» WORK TASK: From the line with "moved | white" through the final line below, restate each line word for word and return nothing else.

» DATA SEGMENT:
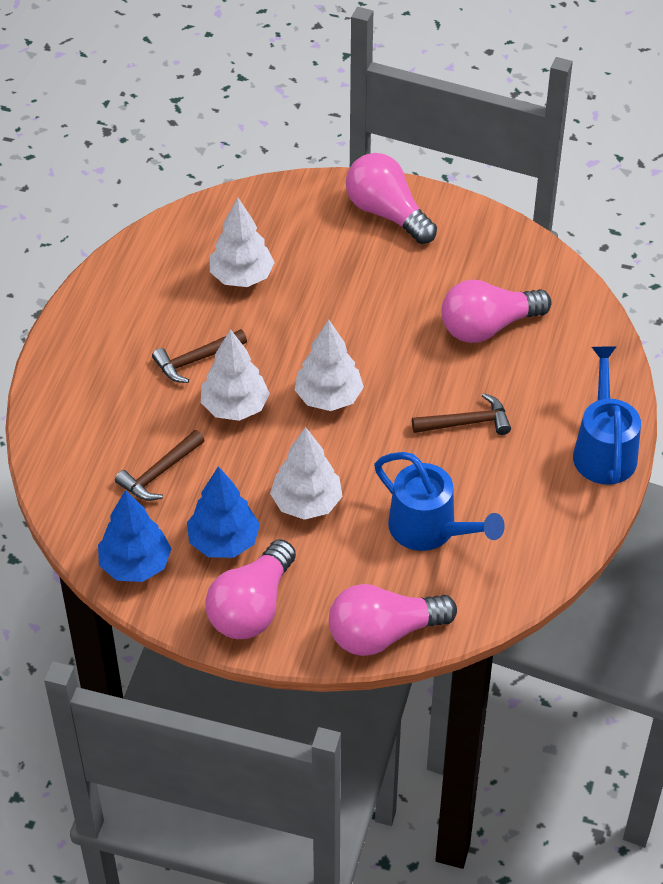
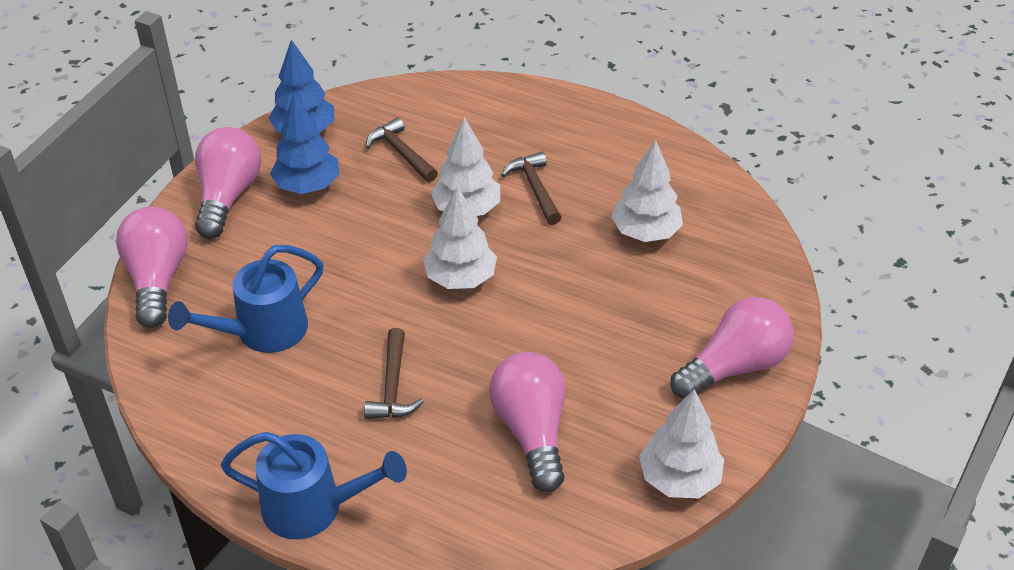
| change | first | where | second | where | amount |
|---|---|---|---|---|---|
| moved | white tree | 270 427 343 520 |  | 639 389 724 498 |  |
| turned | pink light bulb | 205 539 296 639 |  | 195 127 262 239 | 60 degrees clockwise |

» ANSWER AREA:
| moved | white tree | 270 427 343 520 |  | 639 389 724 498 |  |
| turned | pink light bulb | 205 539 296 639 |  | 195 127 262 239 | 60 degrees clockwise |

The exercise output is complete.